WHAT YOU ARE ASKED TO DO
Please give back word for word the lines of the material below between the line containing "black car: 2 -> 1" and the line containing "green plane: 3 -> 2", inclusive.

ENTRIES SUPPLIED
☆ ☆ ☆ ☆ ☆

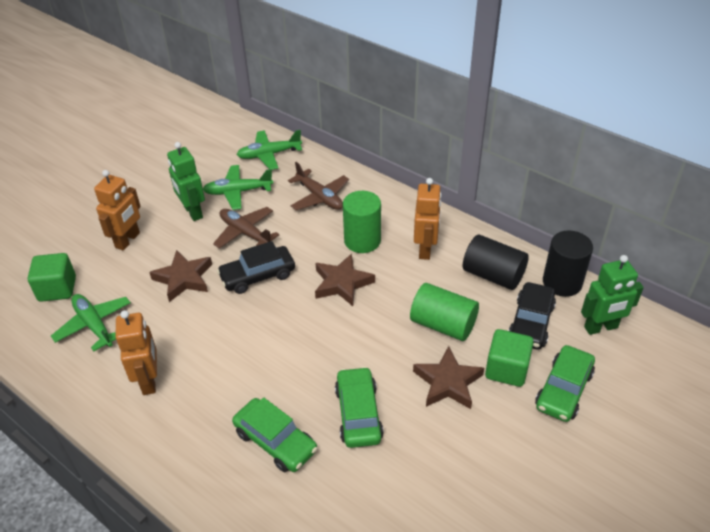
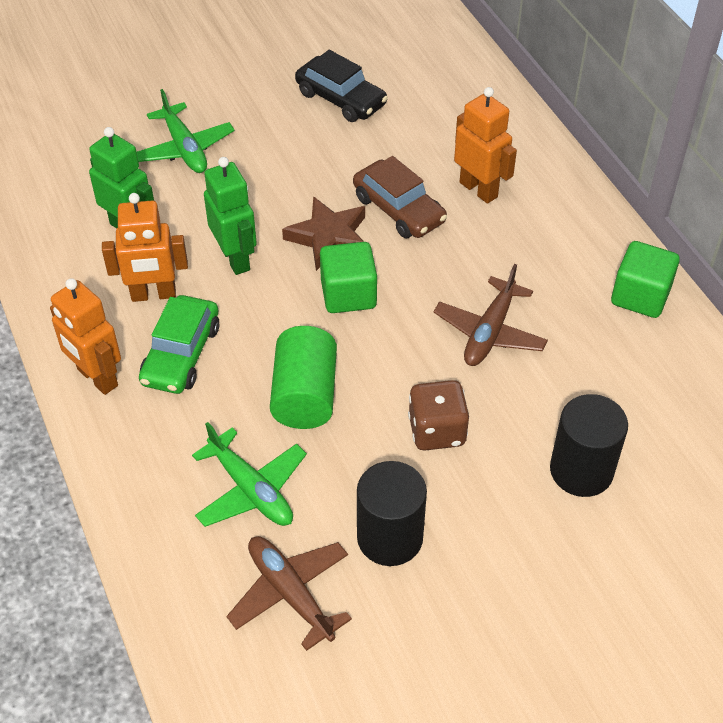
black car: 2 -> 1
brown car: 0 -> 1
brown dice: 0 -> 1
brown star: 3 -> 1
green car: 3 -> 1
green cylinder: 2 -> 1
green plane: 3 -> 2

☆ ☆ ☆ ☆ ☆

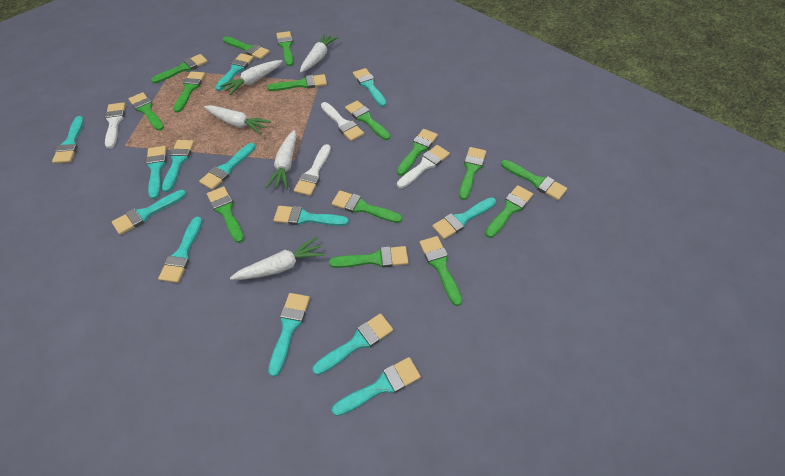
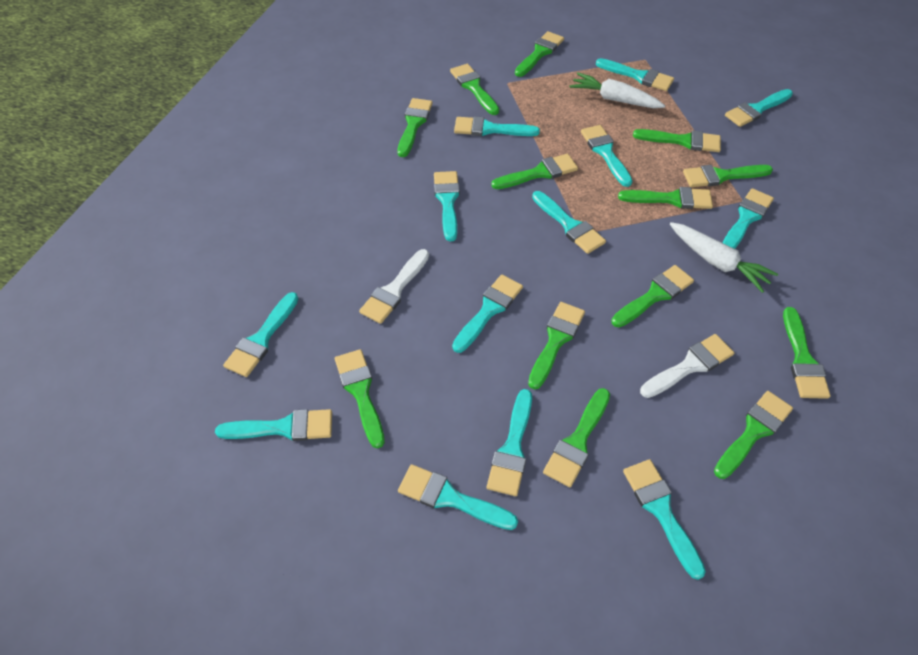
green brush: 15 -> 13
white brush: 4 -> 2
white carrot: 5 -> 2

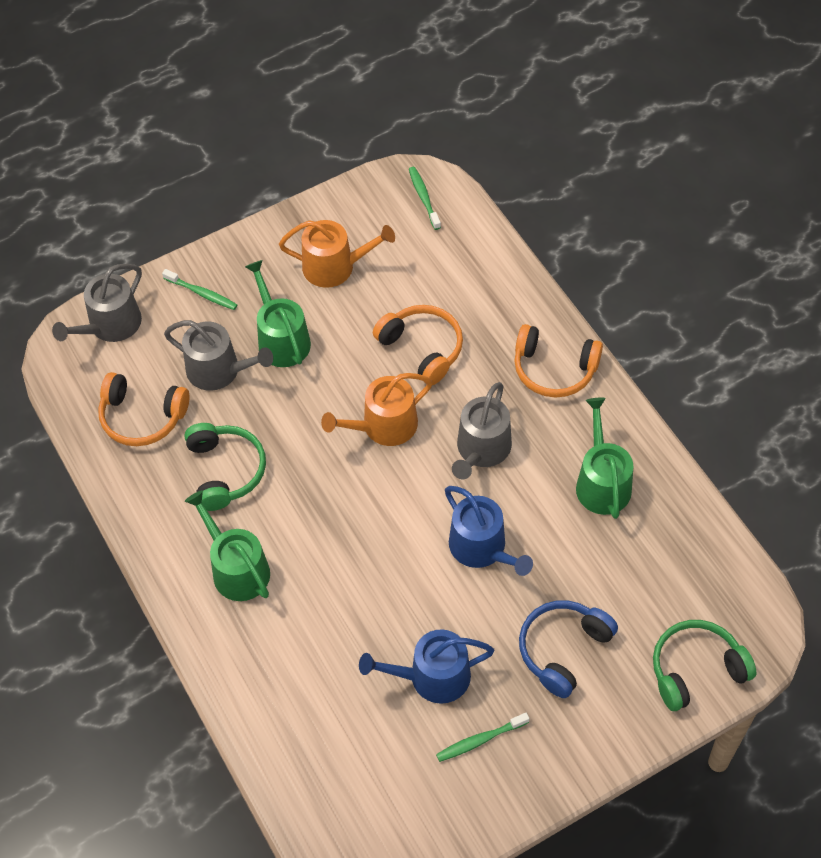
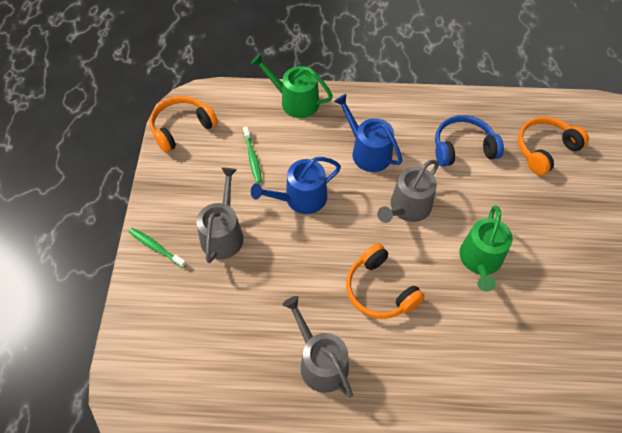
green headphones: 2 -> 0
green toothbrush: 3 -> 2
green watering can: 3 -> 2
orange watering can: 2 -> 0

☆ ☆ ☆ ☆ ☆

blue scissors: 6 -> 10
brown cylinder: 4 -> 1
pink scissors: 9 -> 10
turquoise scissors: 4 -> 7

☆ ☆ ☆ ☆ ☆

EXERCISE SOLUTION
black car: 2 -> 1
brown car: 0 -> 1
brown dice: 0 -> 1
brown star: 3 -> 1
green car: 3 -> 1
green cylinder: 2 -> 1
green plane: 3 -> 2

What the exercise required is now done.